PROBLEM TO SOLVE: Reproduce the data below exactly. Skip the pictures.
AVAILABLE DATA: Begin
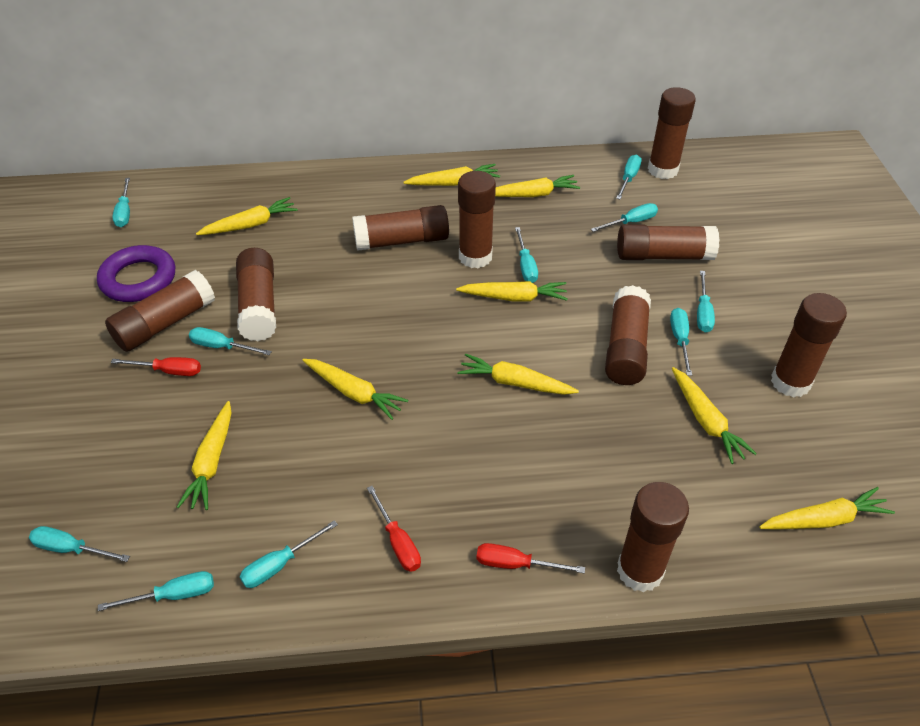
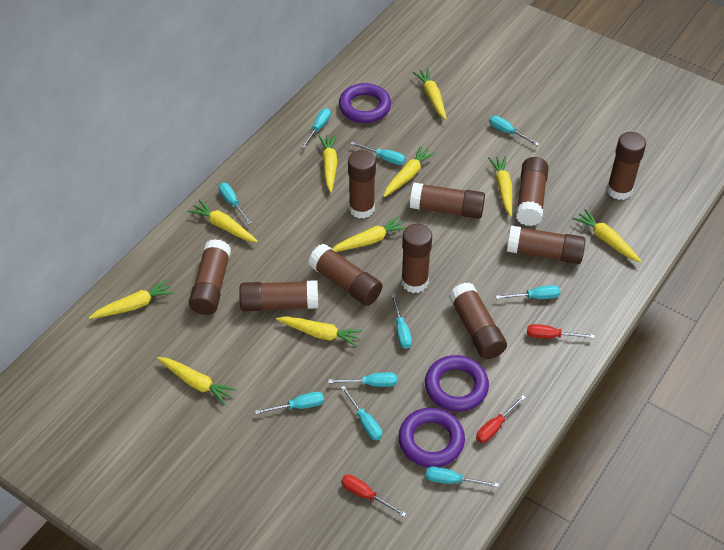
brown glue stick: 9 -> 10
purple ring: 1 -> 3
yellow carrot: 9 -> 10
AVAILABLE DATA: End
SOLUTION FOR THIS TASK:
brown glue stick: 9 -> 10
purple ring: 1 -> 3
yellow carrot: 9 -> 10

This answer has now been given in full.